### Task to carry out
Spot each line in the records below where the word "none" occurs, then copy it.

☆ ☆ ☆ ☆ ☆ ☆ ☆

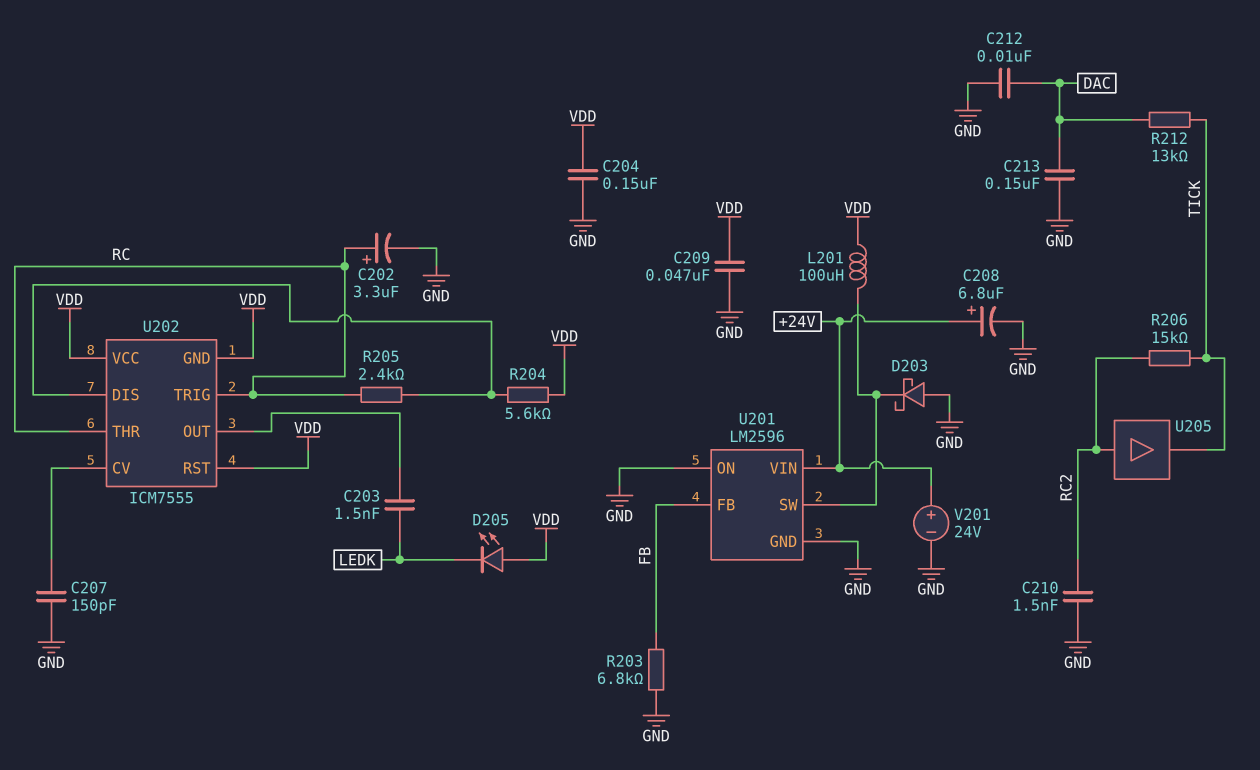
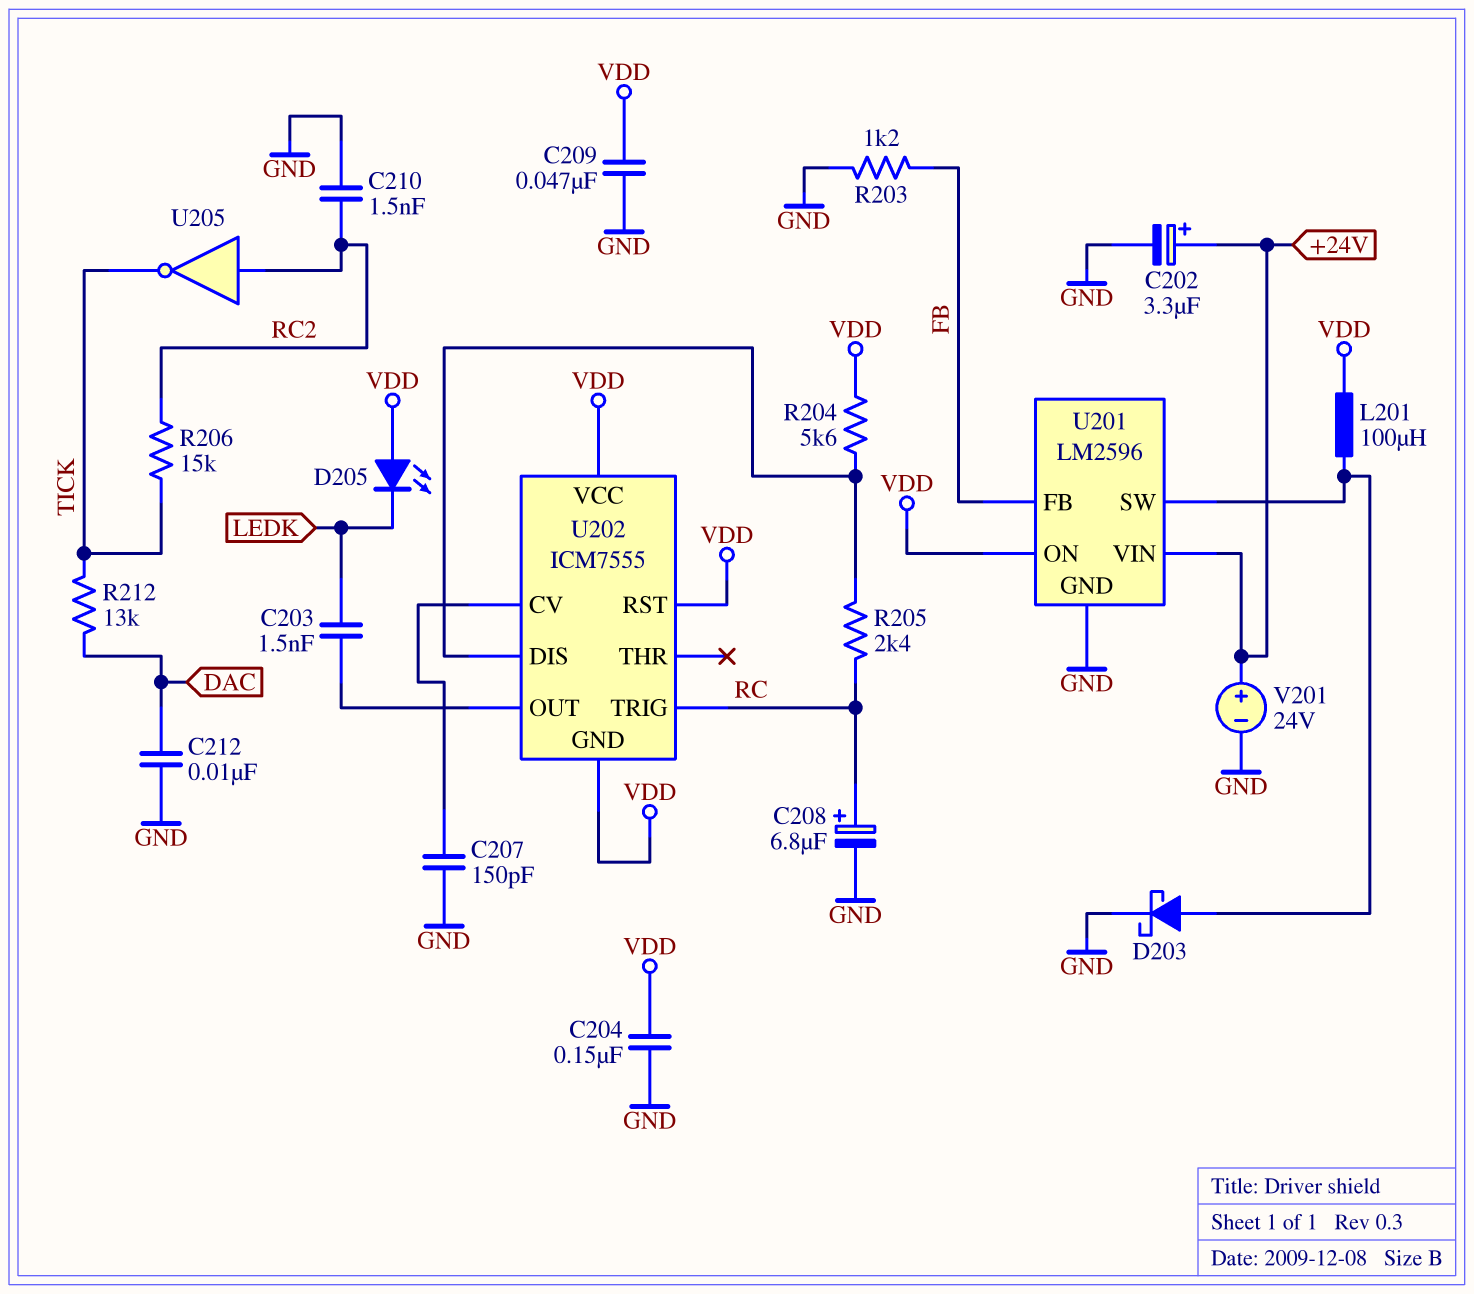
C202: 3.3uF (plus RC, minus GND) -> 3.3uF (plus +24V, minus GND)
C208: 6.8uF (plus +24V, minus GND) -> 6.8uF (plus RC, minus GND)
C213: 150nF (DAC, GND) -> none
D203: schottky (A GND, K U201/SW) -> schottky (A U201/SW, K GND)
R203: 6.8k (FB, GND) -> 1.2k (FB, GND)
U201 pin ON: GND -> VDD
U202 pin THR: RC -> none
U205: buffer (in RC2, out TICK) -> NOT (in RC2, out TICK)

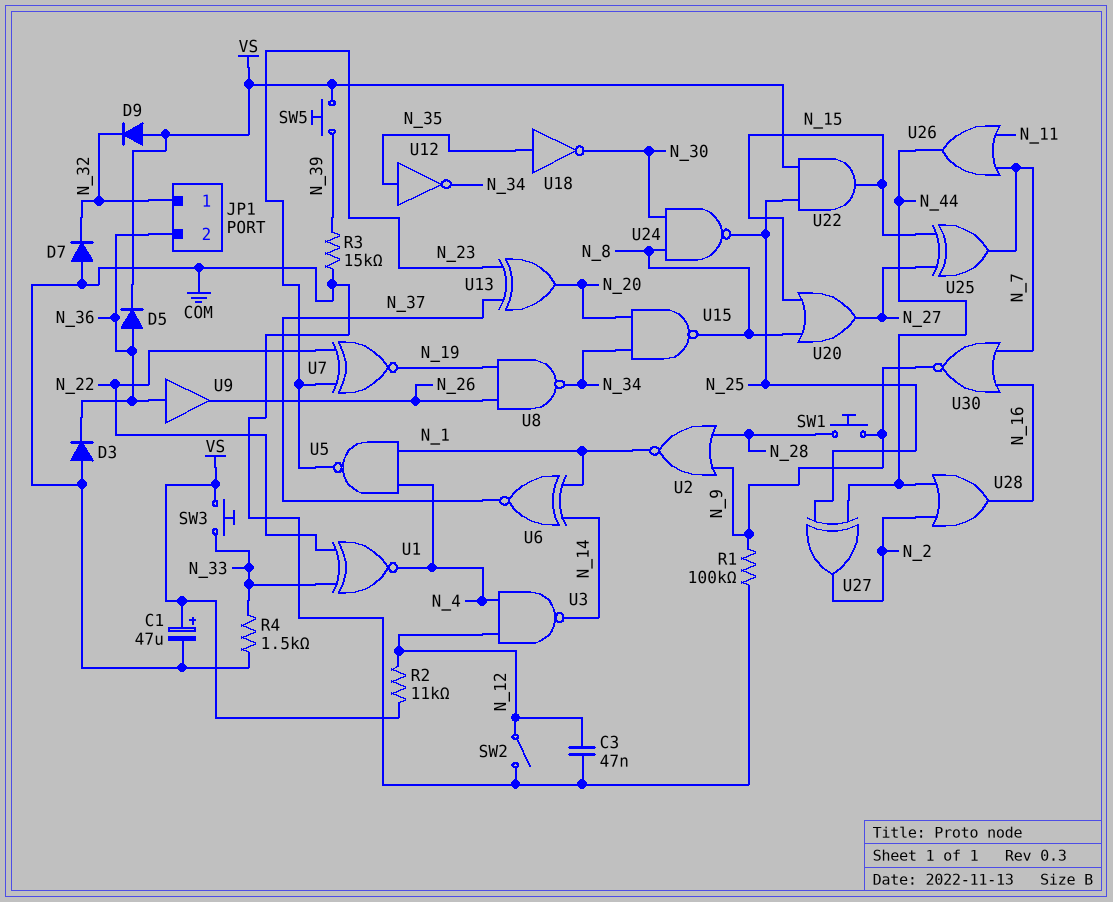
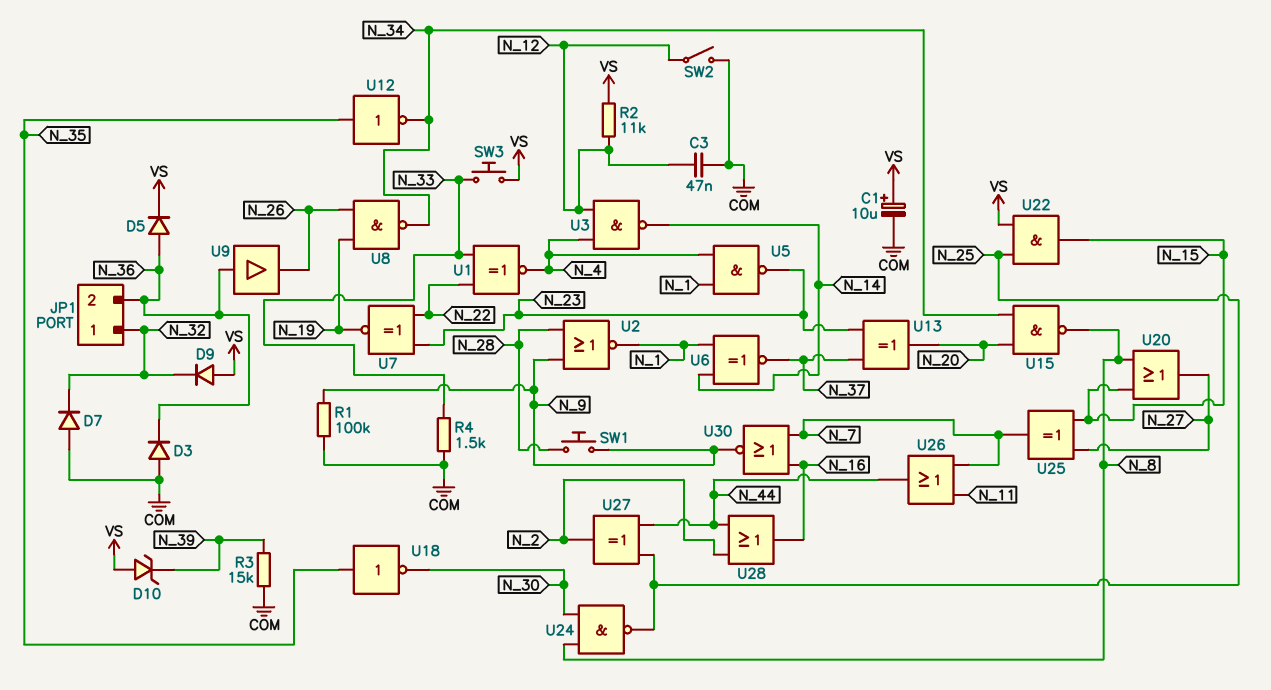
C1: 47uF (plus VS, minus COM) -> 10uF (plus VS, minus COM)
D10: none -> zener (A VS, K N_39)
SW5: button (N_39, VS) -> none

☆ ☆ ☆ ☆ ☆ ☆ ☆

### Answer section
C213: 150nF (DAC, GND) -> none
U202 pin THR: RC -> none
D10: none -> zener (A VS, K N_39)
SW5: button (N_39, VS) -> none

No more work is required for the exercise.